* **EXERCISE DETAILS**
Restate the entries below exactly. Images are not part of the copy.

BEGIN RECORDS FOR THE TASK

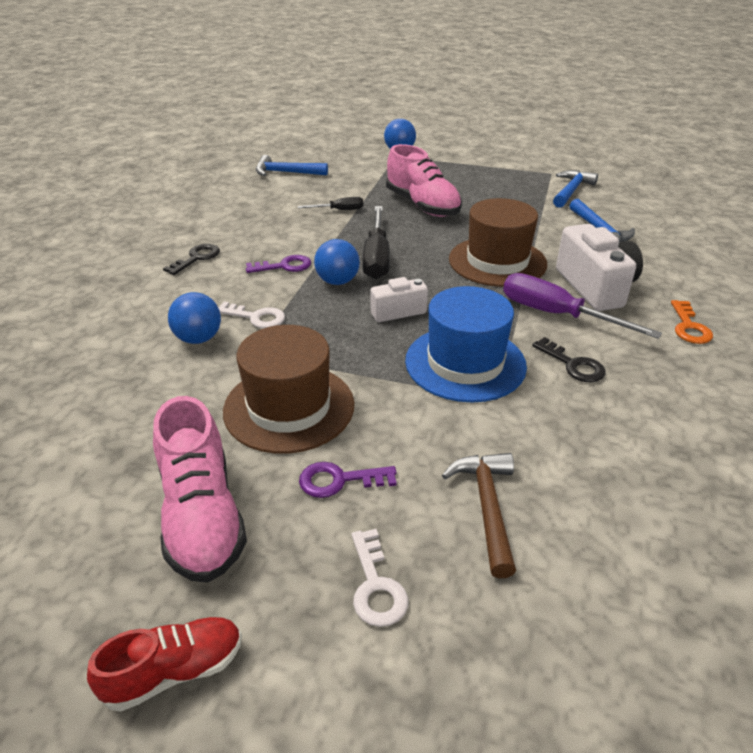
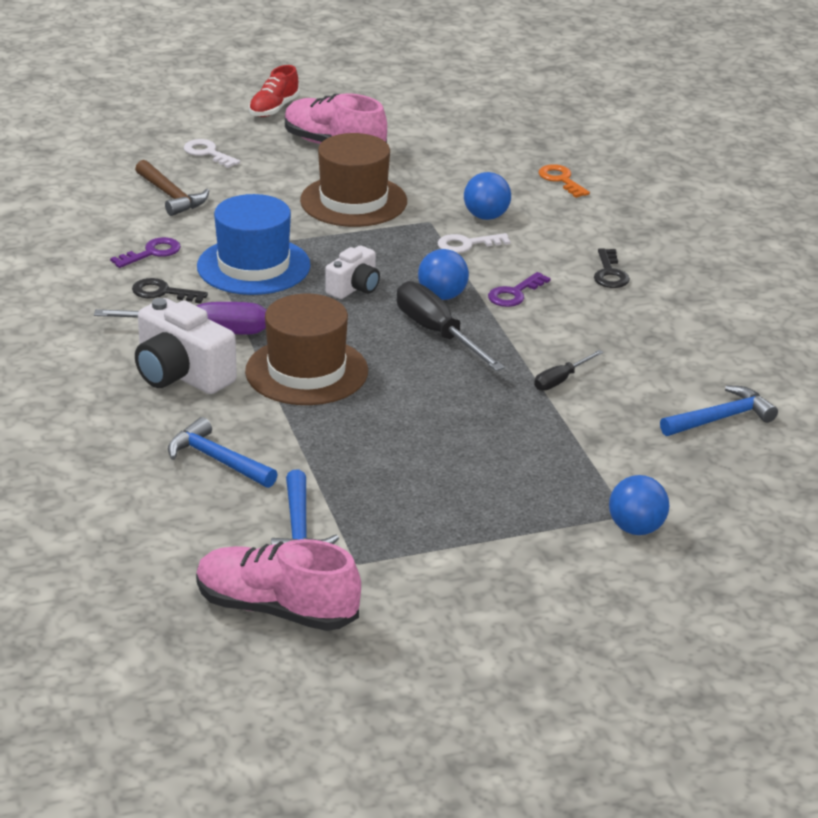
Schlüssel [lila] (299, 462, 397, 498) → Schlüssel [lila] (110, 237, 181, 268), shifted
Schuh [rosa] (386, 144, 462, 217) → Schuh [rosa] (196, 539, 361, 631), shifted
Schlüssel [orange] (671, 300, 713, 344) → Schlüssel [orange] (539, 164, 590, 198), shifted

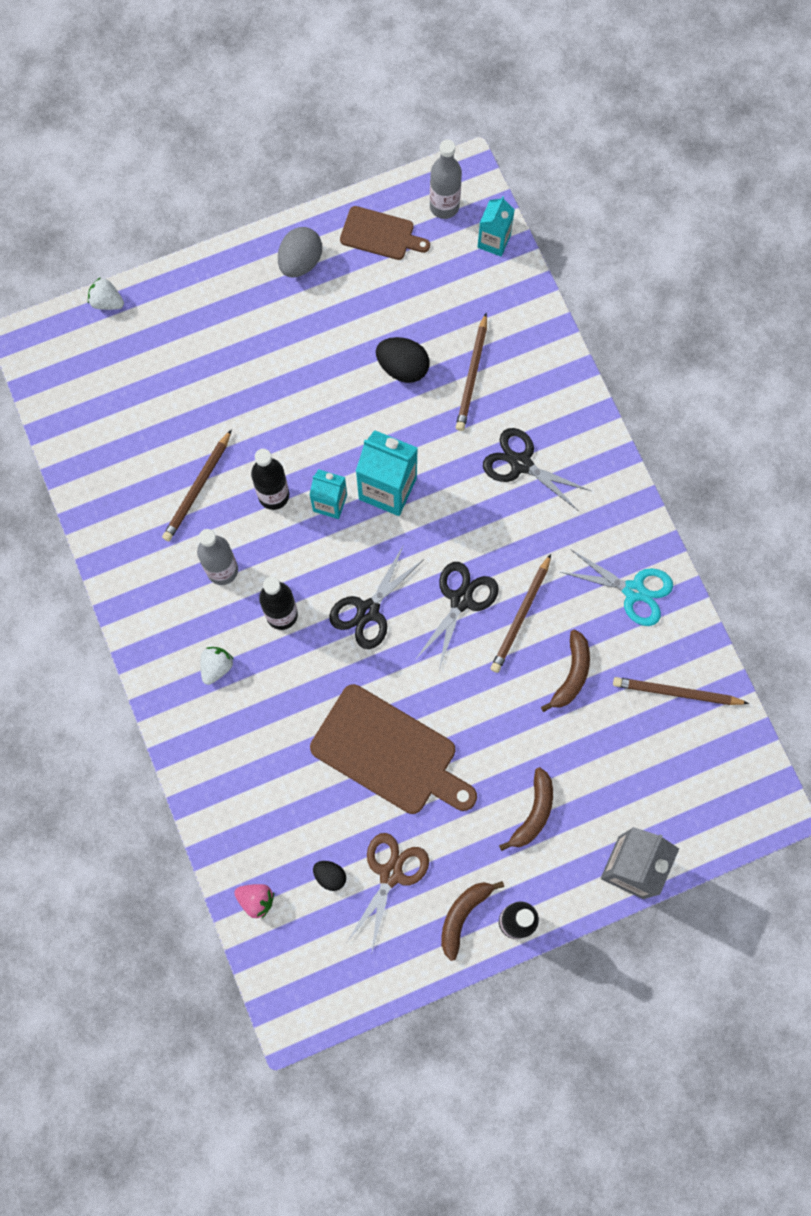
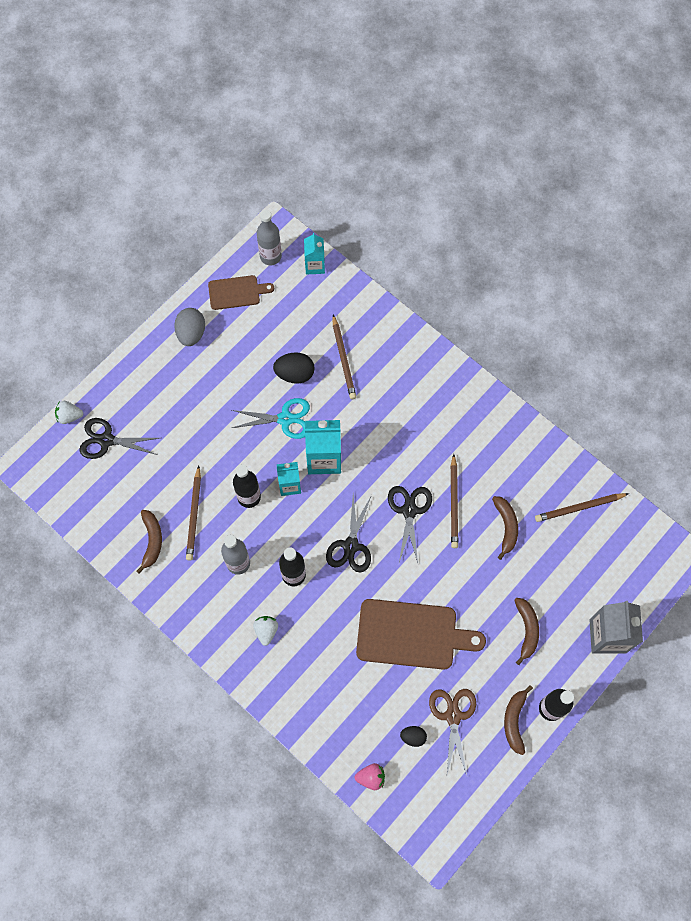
Schere [schwarz] (483, 428, 591, 510) → Schere [schwarz] (79, 418, 160, 459), shifted
- → Banane [braun] (136, 510, 162, 574)
Schere [türkis] (561, 549, 673, 626) → Schere [türkis] (232, 398, 310, 439), shifted

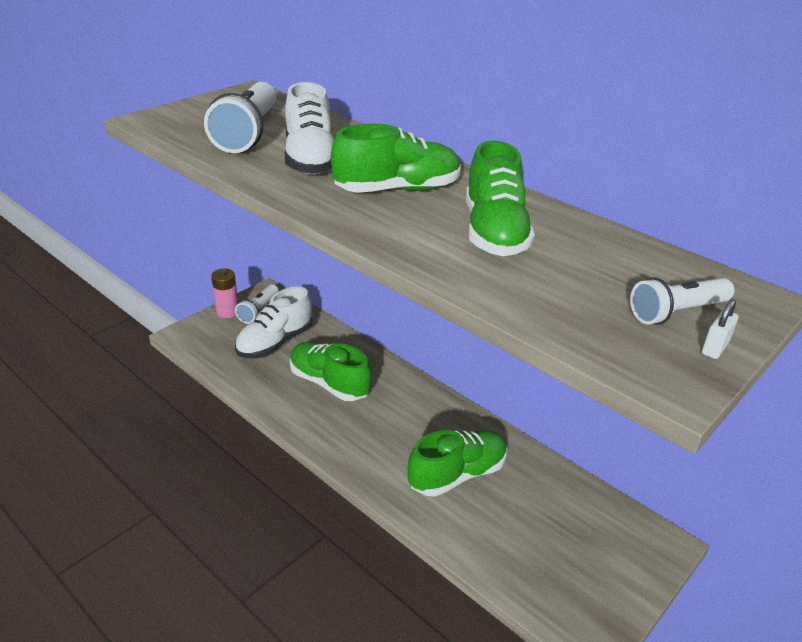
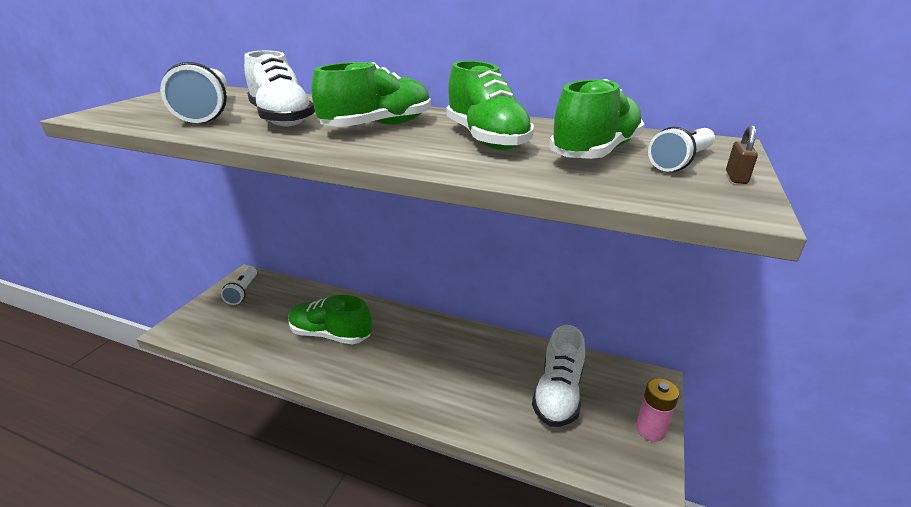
Schuh [weiß] (235, 286, 312, 359) → Schuh [weiß] (532, 325, 585, 427), shifted
Schuh [grün] (407, 430, 507, 497) → Schuh [grün] (549, 79, 645, 159), shifted
Batterie [rosa] (211, 268, 238, 318) → Batterie [rosa] (636, 378, 679, 442), shifted
Vorhängeschloss [weiß] (702, 299, 738, 359) → Vorhängeschloss [braun] (726, 125, 758, 184)

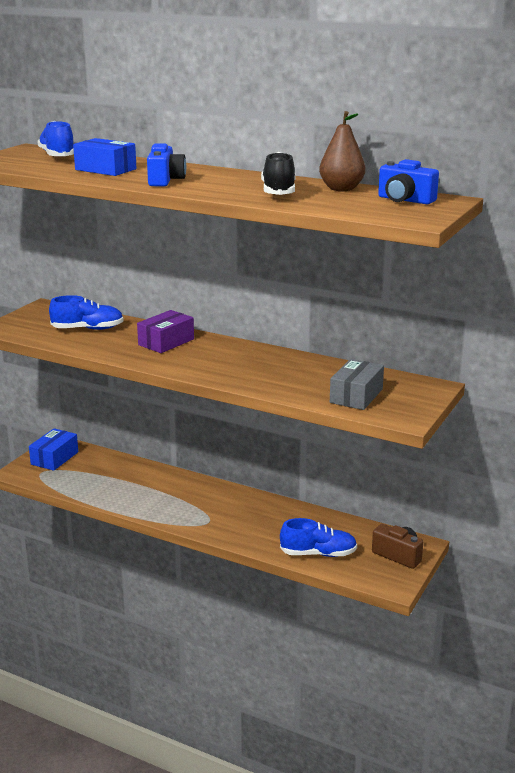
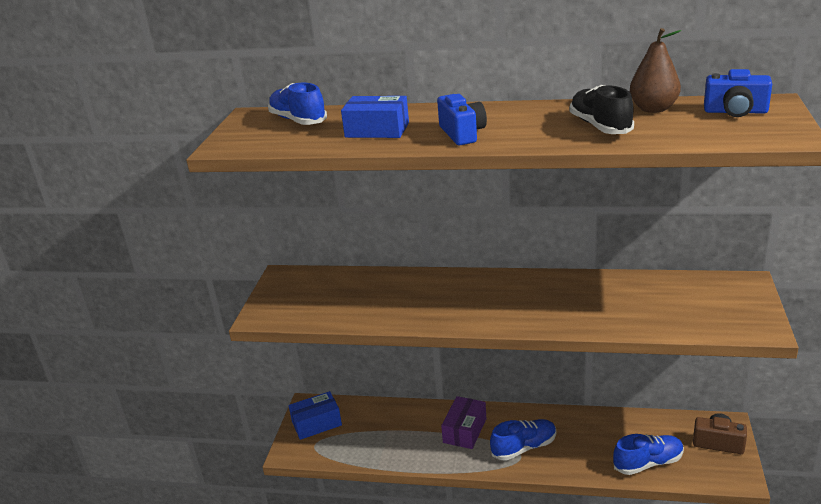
Schachtel [blau] (29, 428, 78, 471) → Schachtel [blau] (289, 391, 342, 440), 60 degrees clockwise
Schachtel [lila] (137, 310, 194, 353) → Schachtel [lila] (441, 396, 486, 449), shifted
Schuh [blau] (49, 295, 124, 330) → Schuh [blau] (490, 419, 556, 461), shifted
Schachtel [grau] (330, 359, 384, 410) → -

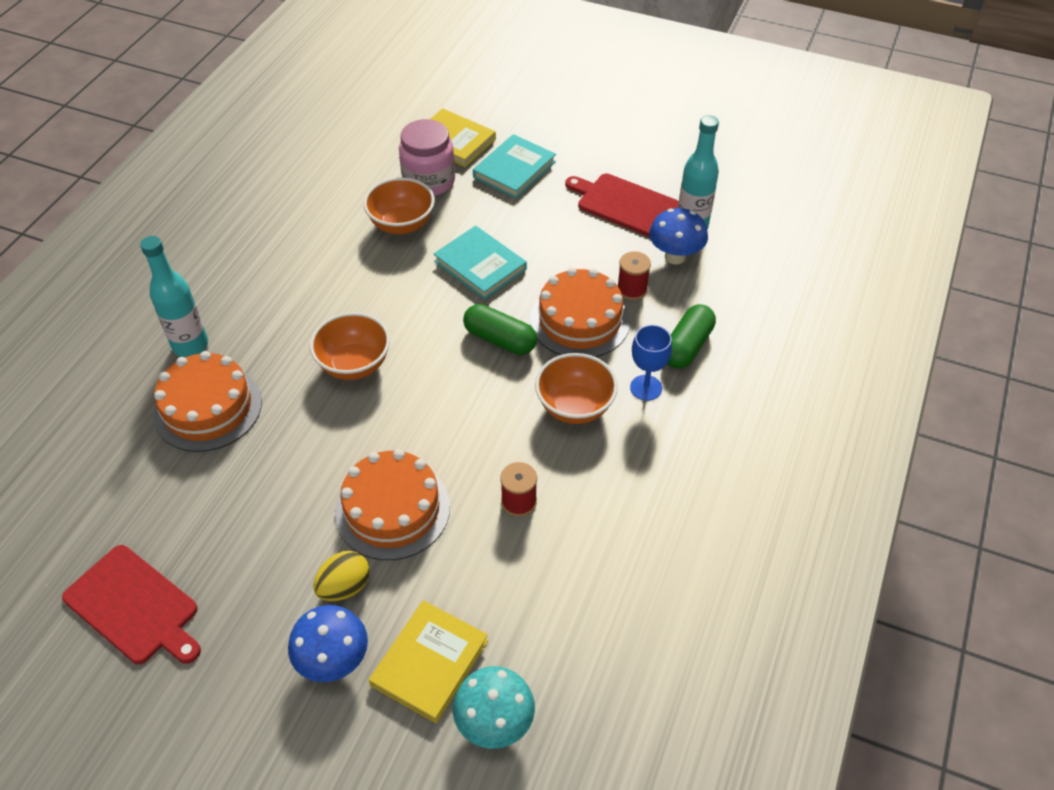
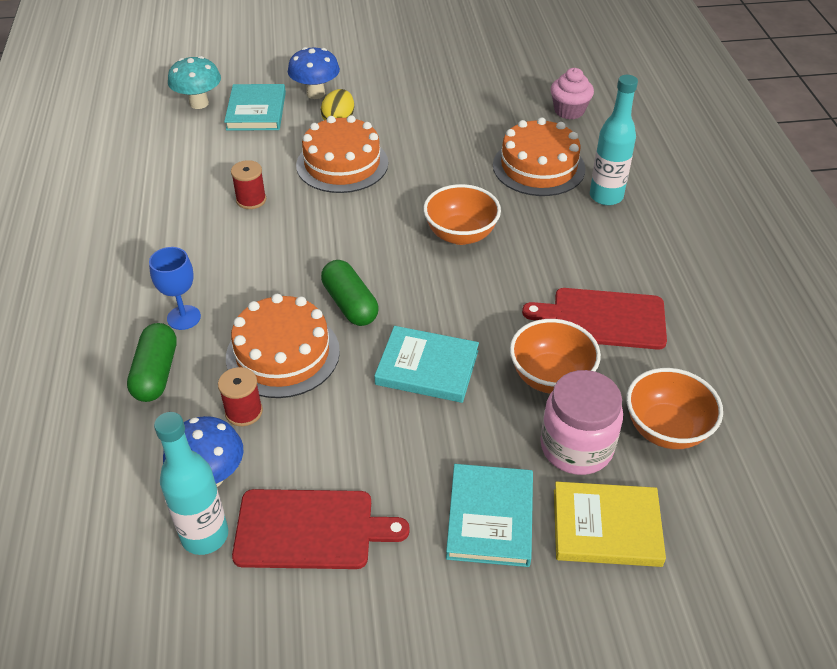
Buch [gelb] (369, 600, 488, 723) → Buch [türkis] (224, 84, 286, 131)
Kapsel [grün] (463, 304, 537, 355) → Kapsel [grün] (321, 260, 378, 326), 60 degrees clockwise
Schneidebrett [rot] (62, 545, 201, 664) → Schneidebrett [rot] (522, 288, 667, 350), shifted
- → Muffin [rosa] (551, 68, 594, 119)
Schüssel [orange] (535, 353, 618, 424) → Schüssel [orange] (626, 368, 723, 449), shifted

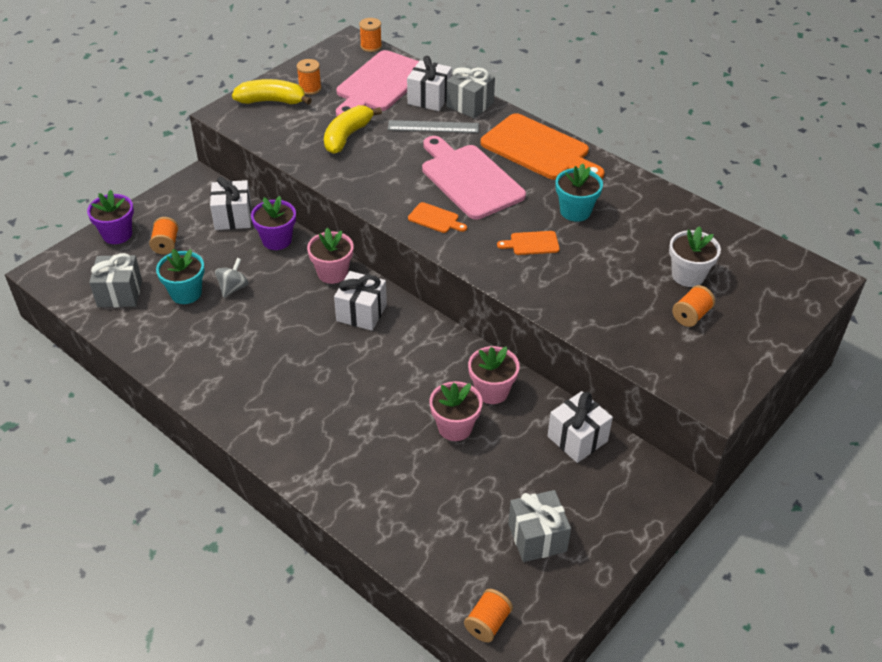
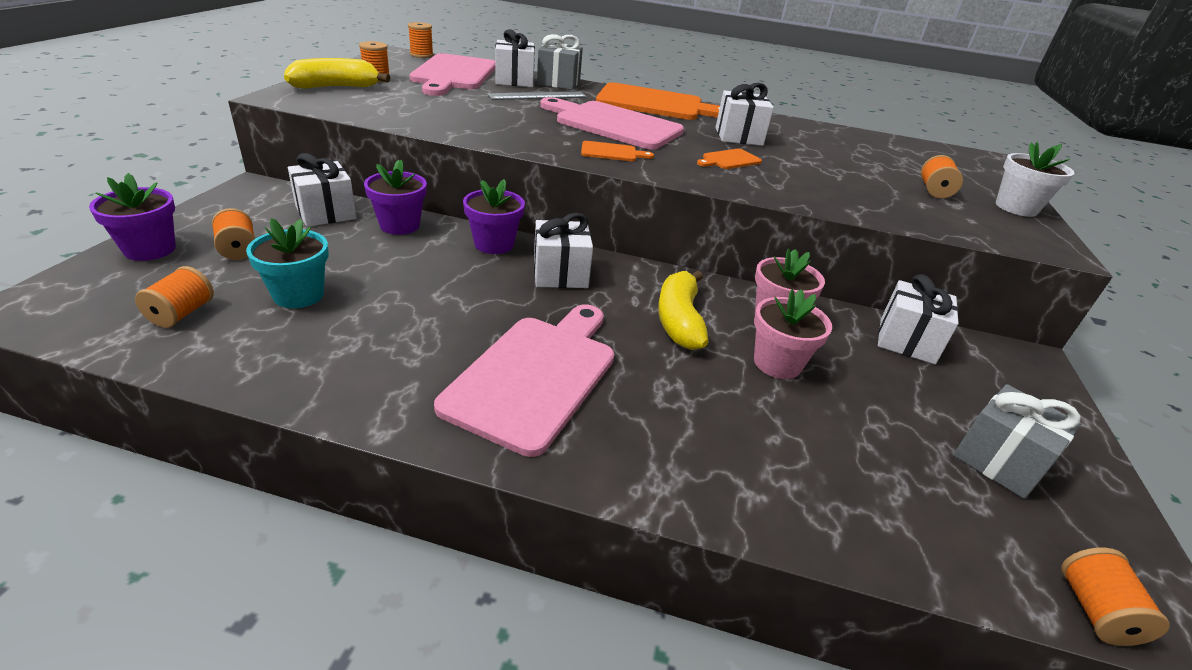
Geschenk [grau] (89, 253, 142, 307) → Garnrolle [orange] (135, 266, 214, 328)
- → Schneidebrett [rosa] (434, 304, 614, 457)
Blumentopf [rosa] (307, 228, 354, 284) → Blumentopf [lila] (463, 179, 525, 254)
Banane [gelb] (324, 105, 382, 154) → Banane [gelb] (658, 270, 708, 350), shifted
Blumentopf [türkis] (556, 164, 603, 222) → Geschenk [weiß] (715, 83, 774, 146)
Blumentopf [weiß] (669, 226, 721, 287) → Blumentopf [weiß] (996, 142, 1075, 217), shifted
Kreisel [grau] (215, 258, 249, 298) → -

END RECORDS FOR THE TASK

* **OUTPUT OF THE EXERCISE**
Schlüssel [lila] (299, 462, 397, 498) → Schlüssel [lila] (110, 237, 181, 268), shifted
Schuh [rosa] (386, 144, 462, 217) → Schuh [rosa] (196, 539, 361, 631), shifted
Schlüssel [orange] (671, 300, 713, 344) → Schlüssel [orange] (539, 164, 590, 198), shifted

Schere [schwarz] (483, 428, 591, 510) → Schere [schwarz] (79, 418, 160, 459), shifted
- → Banane [braun] (136, 510, 162, 574)
Schere [türkis] (561, 549, 673, 626) → Schere [türkis] (232, 398, 310, 439), shifted

Schuh [weiß] (235, 286, 312, 359) → Schuh [weiß] (532, 325, 585, 427), shifted
Schuh [grün] (407, 430, 507, 497) → Schuh [grün] (549, 79, 645, 159), shifted
Batterie [rosa] (211, 268, 238, 318) → Batterie [rosa] (636, 378, 679, 442), shifted
Vorhängeschloss [weiß] (702, 299, 738, 359) → Vorhängeschloss [braun] (726, 125, 758, 184)

Schachtel [blau] (29, 428, 78, 471) → Schachtel [blau] (289, 391, 342, 440), 60 degrees clockwise
Schachtel [lila] (137, 310, 194, 353) → Schachtel [lila] (441, 396, 486, 449), shifted
Schuh [blau] (49, 295, 124, 330) → Schuh [blau] (490, 419, 556, 461), shifted
Schachtel [grau] (330, 359, 384, 410) → -

Buch [gelb] (369, 600, 488, 723) → Buch [türkis] (224, 84, 286, 131)
Kapsel [grün] (463, 304, 537, 355) → Kapsel [grün] (321, 260, 378, 326), 60 degrees clockwise
Schneidebrett [rot] (62, 545, 201, 664) → Schneidebrett [rot] (522, 288, 667, 350), shifted
- → Muffin [rosa] (551, 68, 594, 119)
Schüssel [orange] (535, 353, 618, 424) → Schüssel [orange] (626, 368, 723, 449), shifted

Geschenk [grau] (89, 253, 142, 307) → Garnrolle [orange] (135, 266, 214, 328)
- → Schneidebrett [rosa] (434, 304, 614, 457)
Blumentopf [rosa] (307, 228, 354, 284) → Blumentopf [lila] (463, 179, 525, 254)
Banane [gelb] (324, 105, 382, 154) → Banane [gelb] (658, 270, 708, 350), shifted
Blumentopf [türkis] (556, 164, 603, 222) → Geschenk [weiß] (715, 83, 774, 146)
Blumentopf [weiß] (669, 226, 721, 287) → Blumentopf [weiß] (996, 142, 1075, 217), shifted
Kreisel [grau] (215, 258, 249, 298) → -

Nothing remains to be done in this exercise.